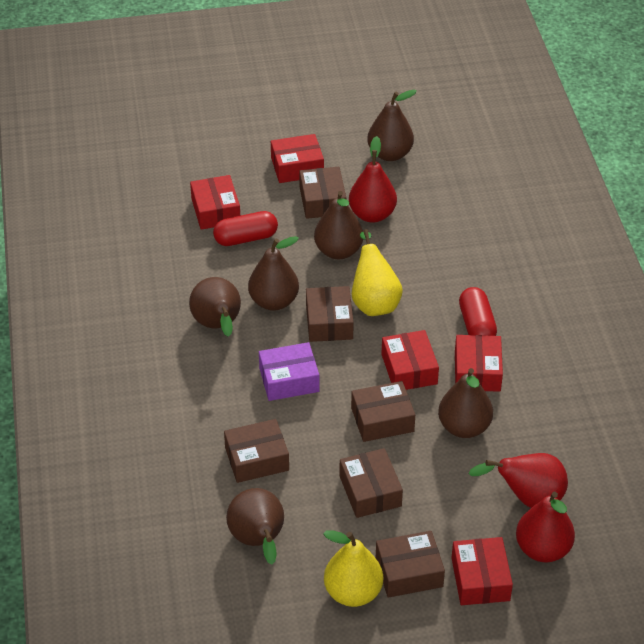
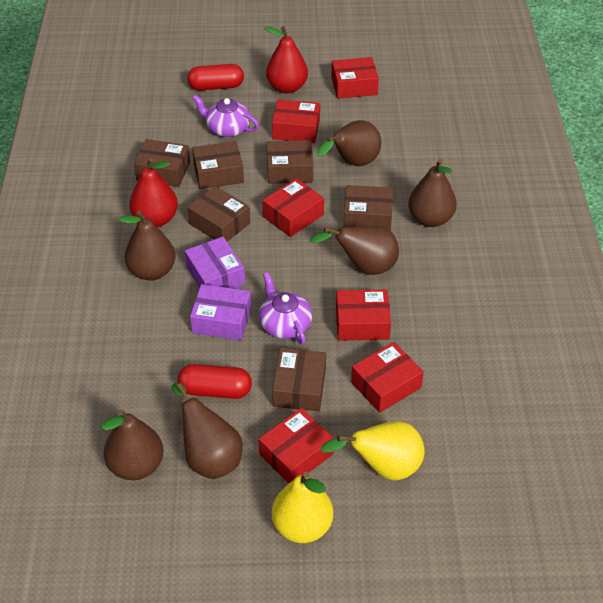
purple box: 1 -> 2
purple teapot: 0 -> 2
red box: 5 -> 6
red pear: 3 -> 2

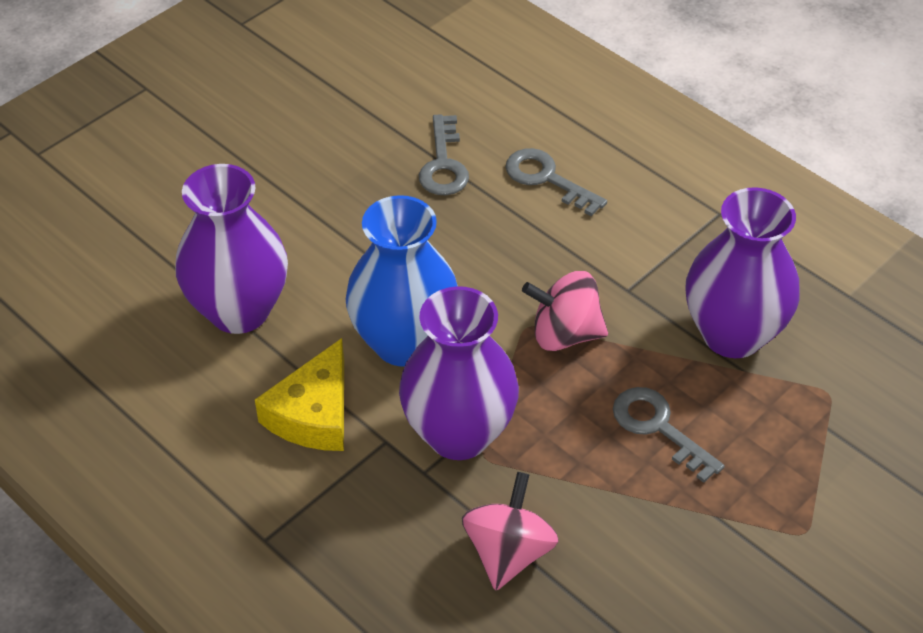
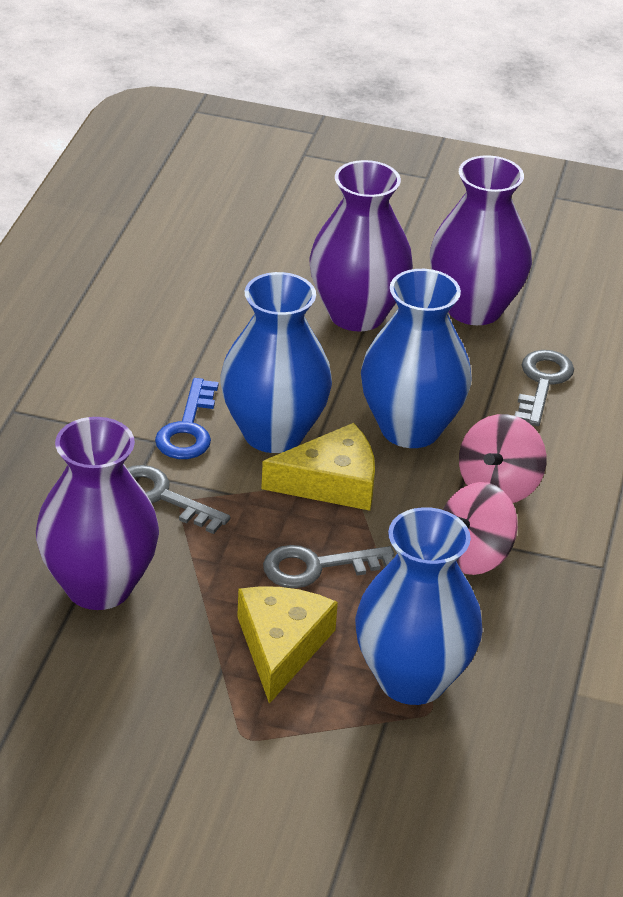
blue key: 0 -> 1
blue vase: 1 -> 3
yellow cheese: 1 -> 2

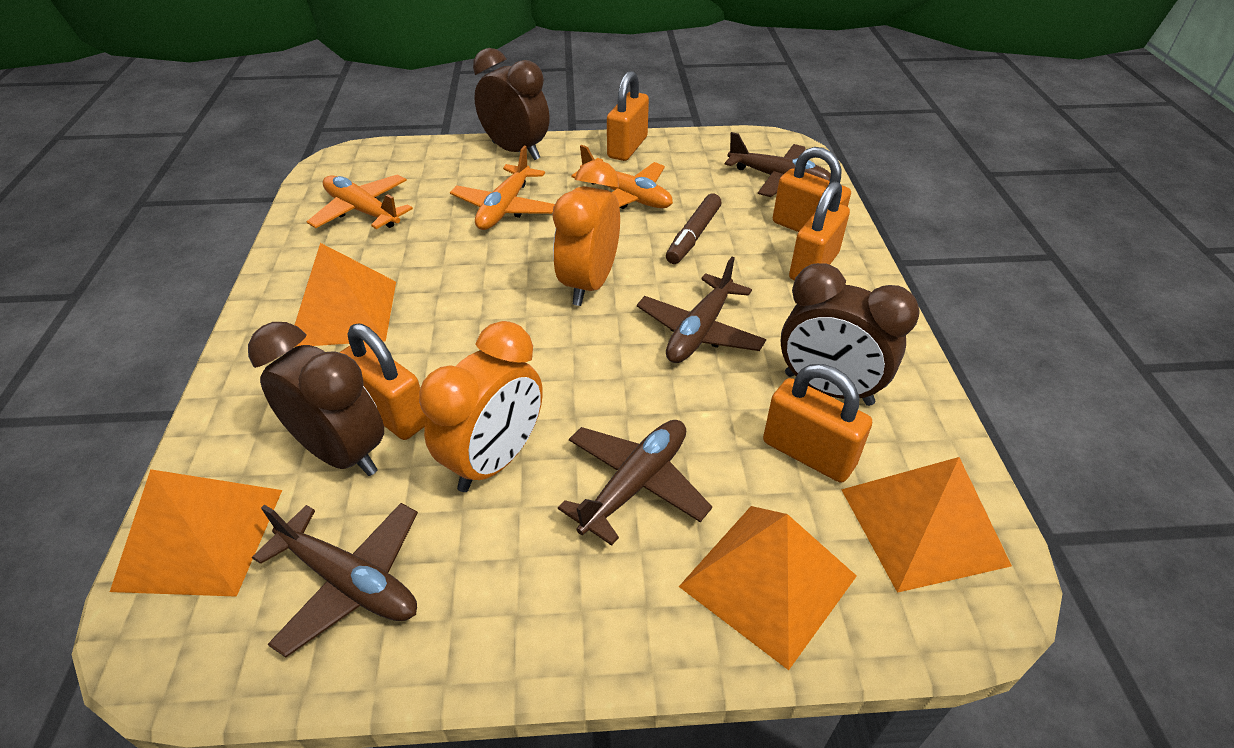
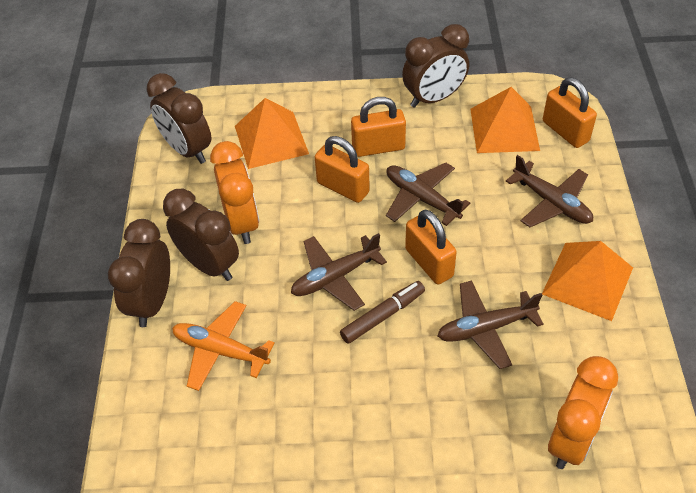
brown clock: 3 -> 4
orange padlock: 5 -> 4
orange plane: 3 -> 1
orange pyramid: 4 -> 3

**********

§ **EXERCISE DETAILS**: What is needed is an exact reproduction of the data, pictures excluded.

§ **WRITTEN ANSWER**:
purple box: 1 -> 2
purple teapot: 0 -> 2
red box: 5 -> 6
red pear: 3 -> 2

blue key: 0 -> 1
blue vase: 1 -> 3
yellow cheese: 1 -> 2

brown clock: 3 -> 4
orange padlock: 5 -> 4
orange plane: 3 -> 1
orange pyramid: 4 -> 3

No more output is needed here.